Exercise details
Start at the line holding "none -> blue heart [487,312,570,379]". Write out that line and each one after it to the end of the data, unchanged.
**** Provided entries ****
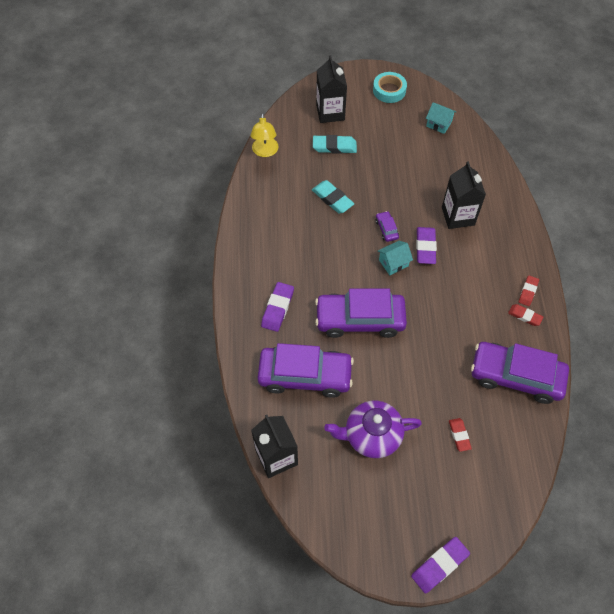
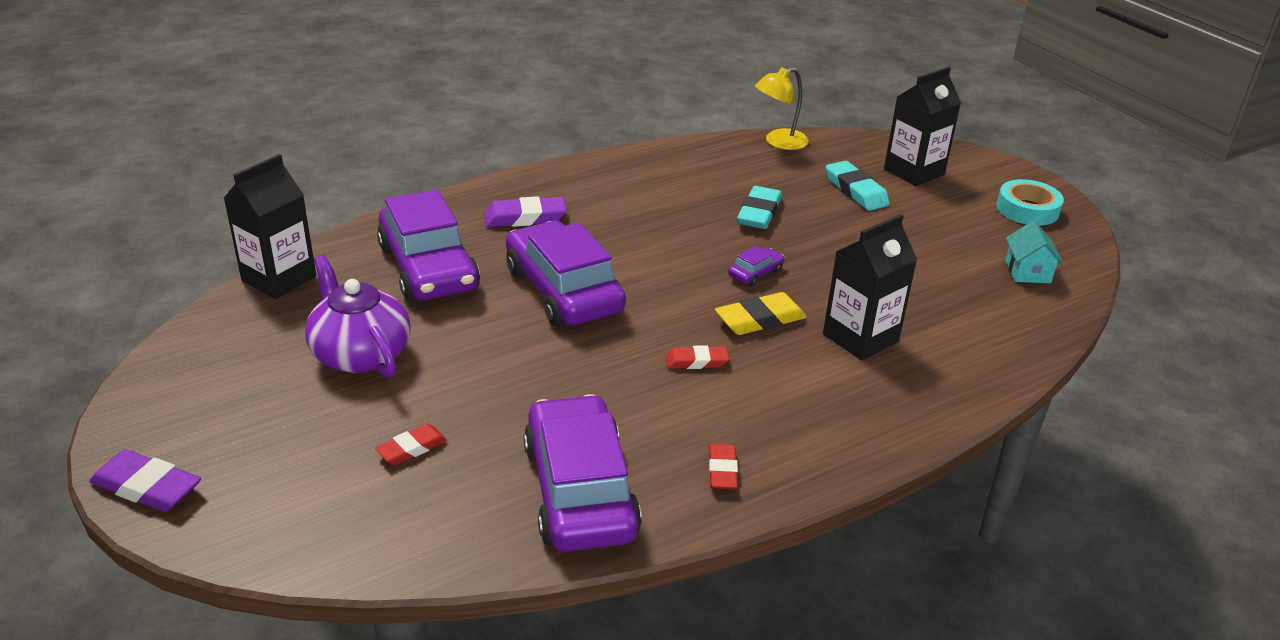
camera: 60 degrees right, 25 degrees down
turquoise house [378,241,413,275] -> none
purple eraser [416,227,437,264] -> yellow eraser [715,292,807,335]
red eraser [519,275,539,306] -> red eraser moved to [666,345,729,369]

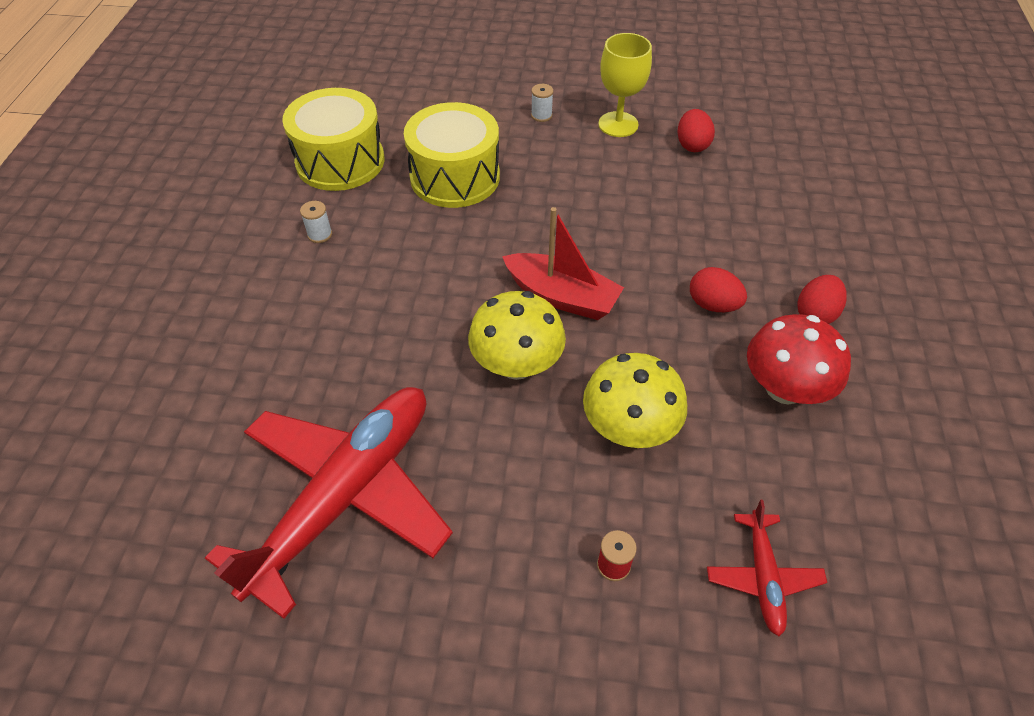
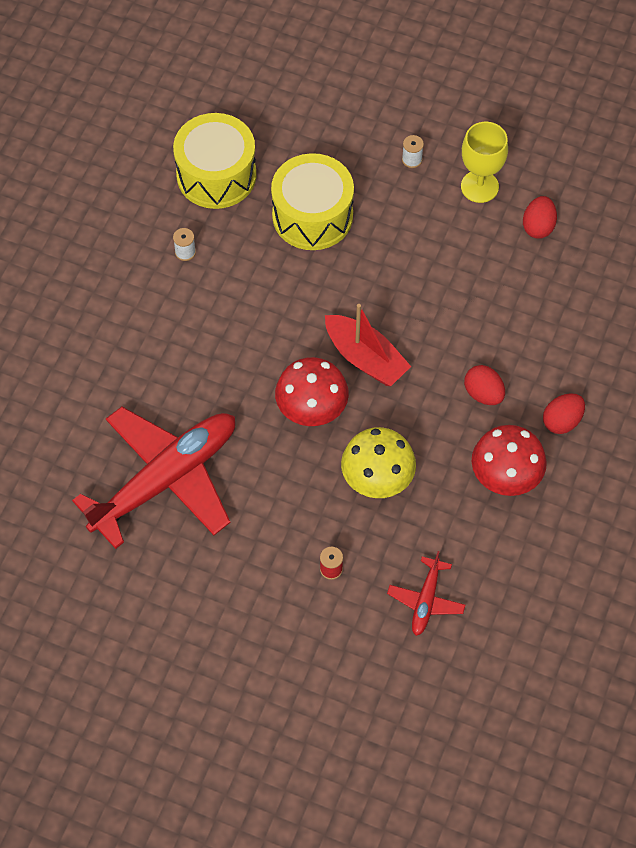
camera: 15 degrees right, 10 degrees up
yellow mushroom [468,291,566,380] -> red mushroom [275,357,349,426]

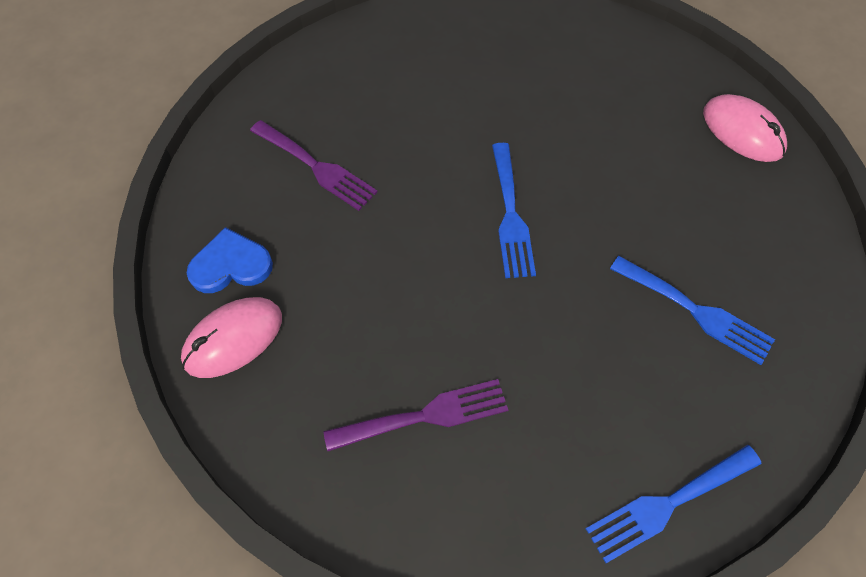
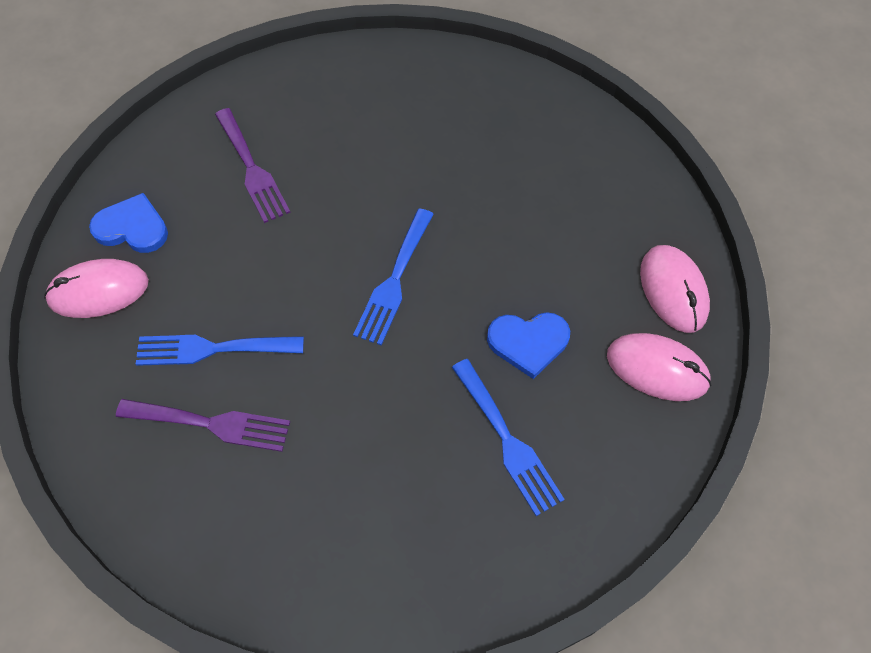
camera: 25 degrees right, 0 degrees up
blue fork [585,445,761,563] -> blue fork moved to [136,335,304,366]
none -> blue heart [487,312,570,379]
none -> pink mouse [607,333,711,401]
****
Task output
none -> blue heart [487,312,570,379]
none -> pink mouse [607,333,711,401]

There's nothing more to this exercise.